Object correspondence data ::
▽

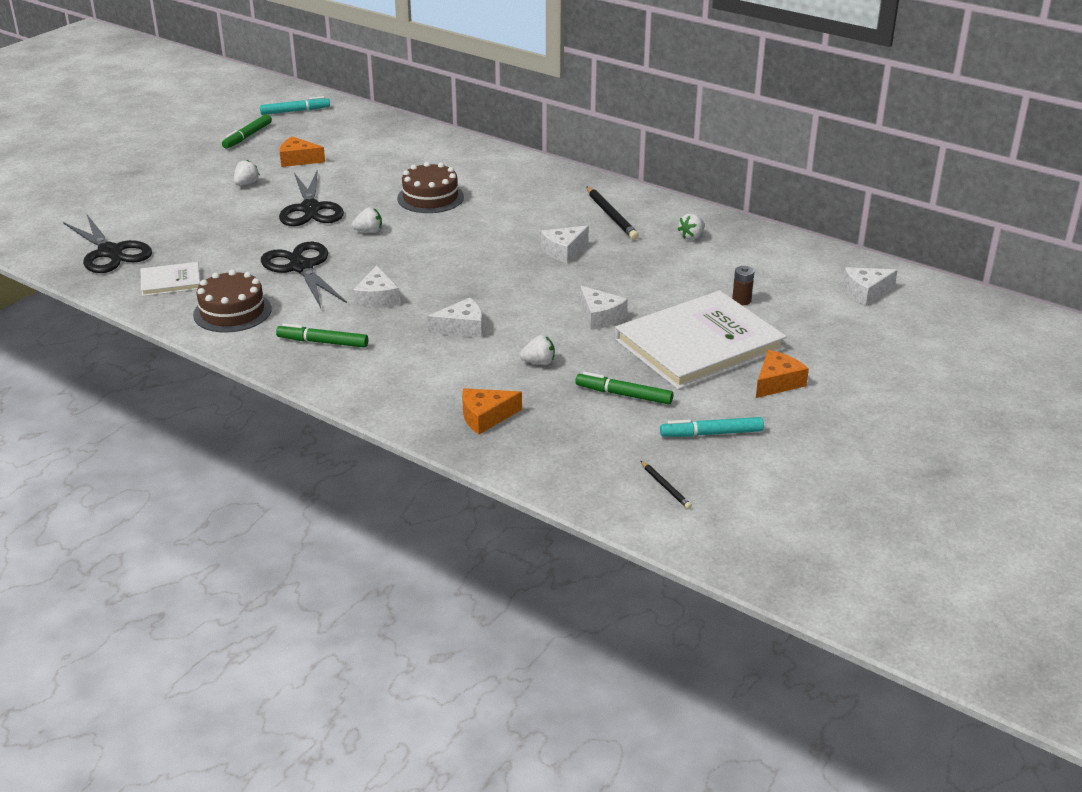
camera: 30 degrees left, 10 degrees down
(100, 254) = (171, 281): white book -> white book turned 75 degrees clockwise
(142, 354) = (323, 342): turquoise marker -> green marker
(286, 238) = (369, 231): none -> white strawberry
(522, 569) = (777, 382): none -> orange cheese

△

Nothing but the lines from the one with "(286, 238) = (369, 231): none" to the last line of the data should appear in the answer, each exactly as it stands.

Result ::
(286, 238) = (369, 231): none -> white strawberry
(522, 569) = (777, 382): none -> orange cheese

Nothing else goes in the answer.